▸ **DATA EXTRACT**:
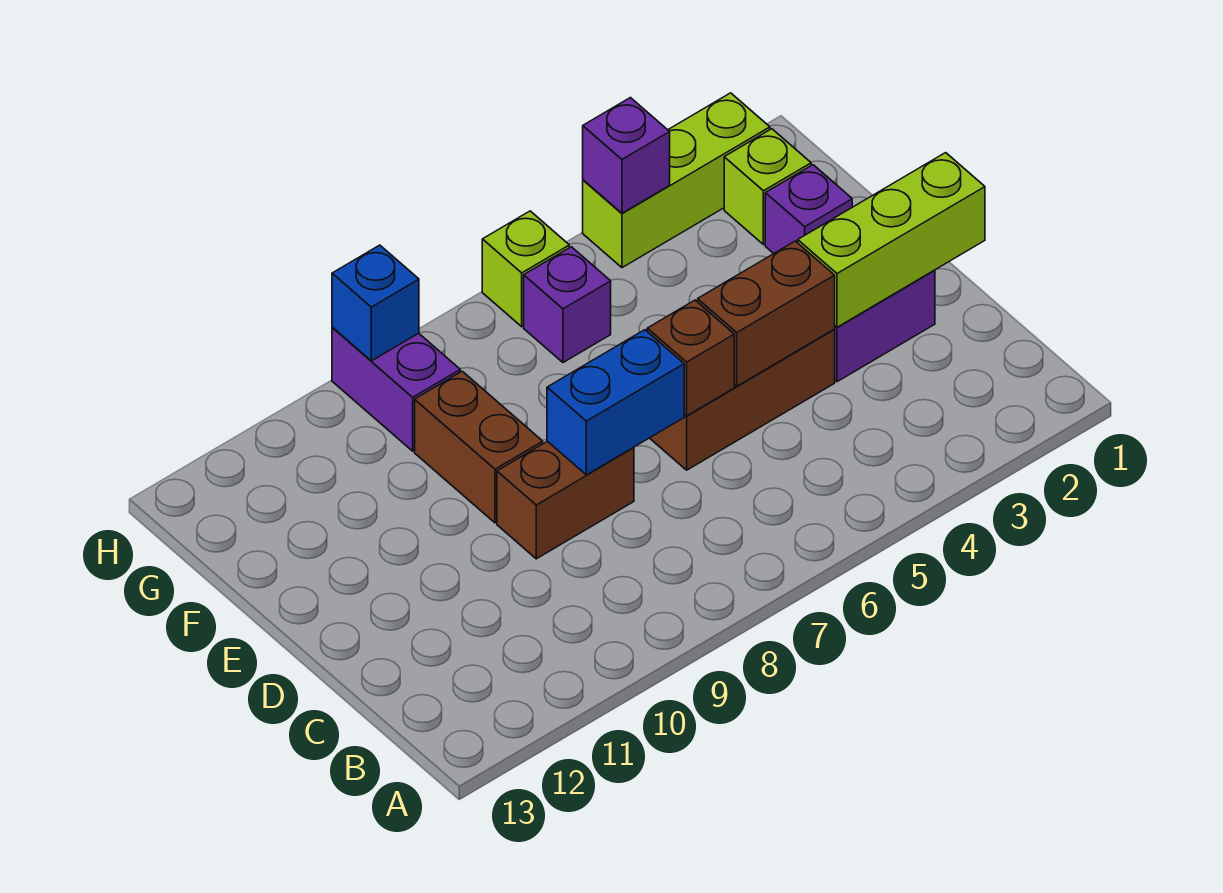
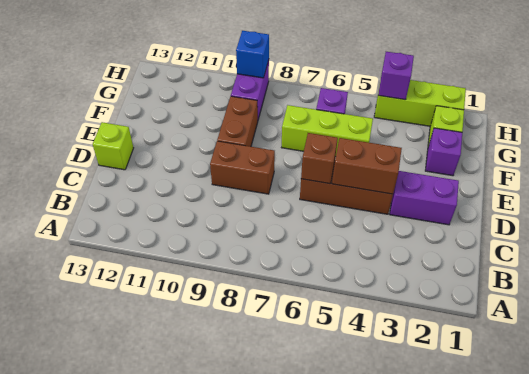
lime brick D1:D3 level 2 -> lime brick F5:F7 level 1
blue brick D7:D8 level 2 -> none
lime brick H6 level 1 -> lime brick D13 level 1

▸ **WHAT YOU SHOULD DO**:
Nothing but the lines from the one containing "blue brick D7:D8 level 2 -> none" to the end of the material should be printed, each exactly as written.

▸ **COMPLETED TASK**:
blue brick D7:D8 level 2 -> none
lime brick H6 level 1 -> lime brick D13 level 1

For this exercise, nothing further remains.